**Recorded data**

· · ·

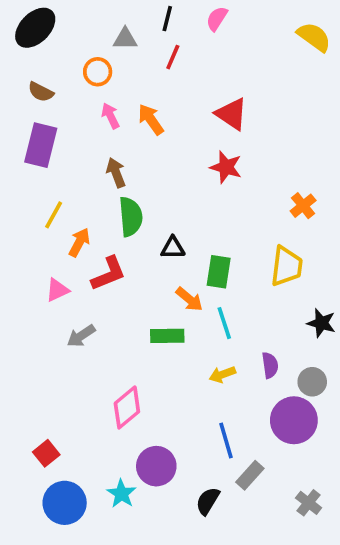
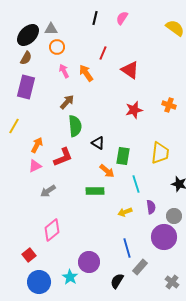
black ellipse: (35, 28) -> (28, 35), moved
gray triangle: (125, 39) -> (51, 29), moved
red line: (173, 57) -> (103, 53), moved
brown semicircle: (41, 92) -> (26, 58), turned -88
red star: (226, 167) -> (134, 110), moved, turned -30
brown arrow: (116, 173) -> (67, 102), turned 63
orange cross: (303, 206) -> (169, 105), moved, turned -32
yellow line: (54, 215) -> (14, 126), moved
orange arrow: (79, 242) -> (37, 145), moved
black triangle: (173, 248) -> (98, 143), turned 32
cyan line: (224, 323) -> (136, 184), moved
pink diamond: (127, 407) -> (52, 230), moved

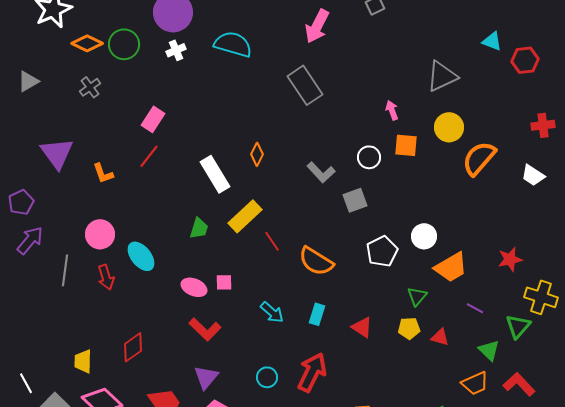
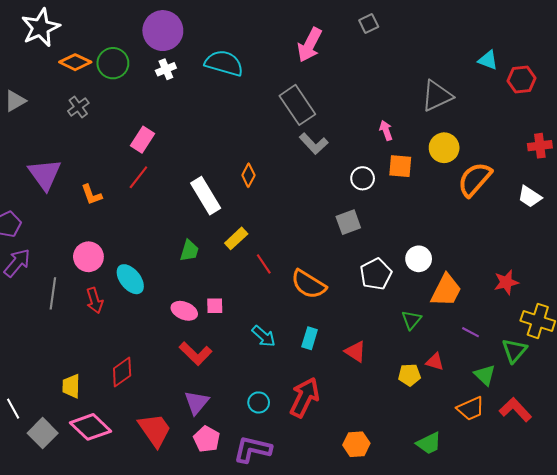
gray L-shape: (321, 172) -> (314, 144), moved
yellow rectangle: (245, 216) -> (236, 238), size x0.7
orange trapezoid: (451, 267) -> (446, 290), turned -33
yellow pentagon: (409, 328) -> (409, 375), moved

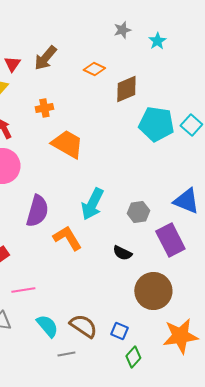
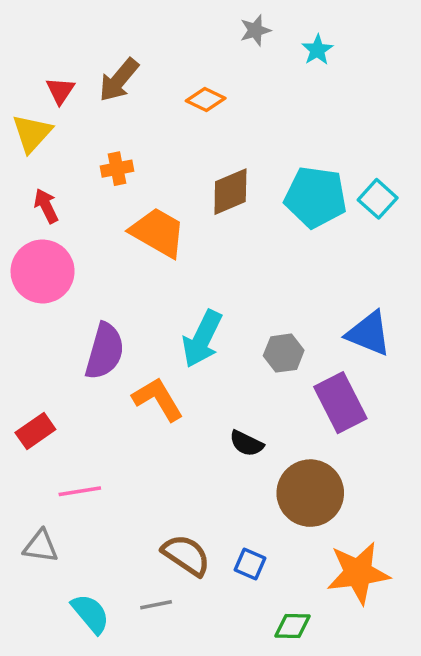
brown diamond: (126, 89) -> (230, 192), moved
black semicircle: (122, 253) -> (246, 443), moved
cyan semicircle: (47, 326) -> (90, 614), moved
green diamond: (133, 357) -> (293, 626), moved, turned 50

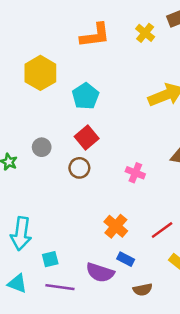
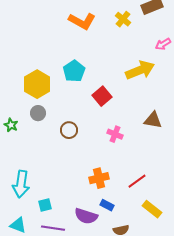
orange L-shape: (95, 35) -> (82, 21), turned 36
yellow hexagon: (40, 73) -> (37, 84), moved
red square: (87, 137) -> (102, 96), moved
orange cross: (116, 226) -> (99, 178), turned 36

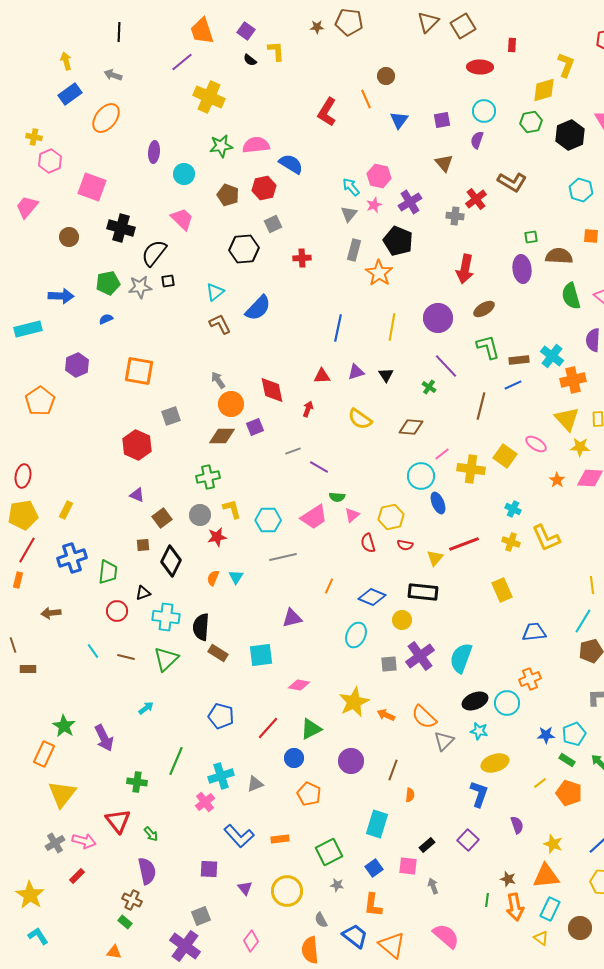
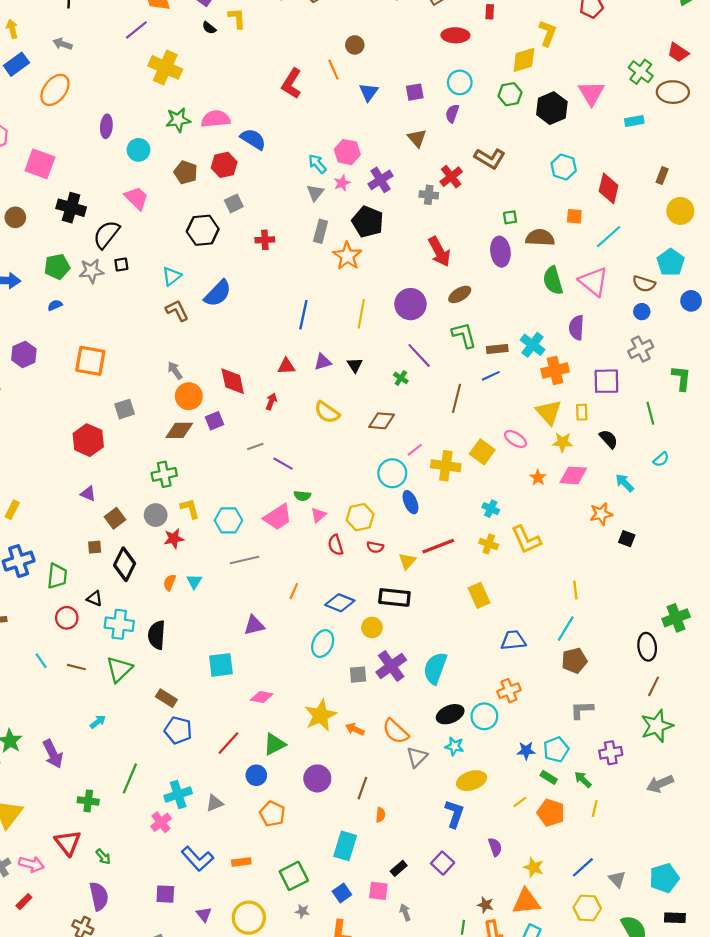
red arrow: (465, 269) -> (439, 252), turned -40
black triangle: (143, 593) -> (95, 599), turned 42
brown rectangle: (218, 653) -> (166, 698), moved

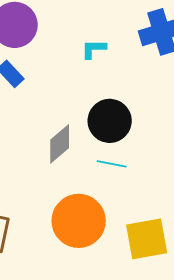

· · ·

**Instructions for the task**
Lines from the entries that contain the string "black" must be found and copied.

**Result of the task**
black ellipse: (35, 28) -> (28, 35), moved
black triangle: (173, 248) -> (98, 143), turned 32
black semicircle: (122, 253) -> (246, 443), moved
black triangle: (143, 593) -> (95, 599), turned 42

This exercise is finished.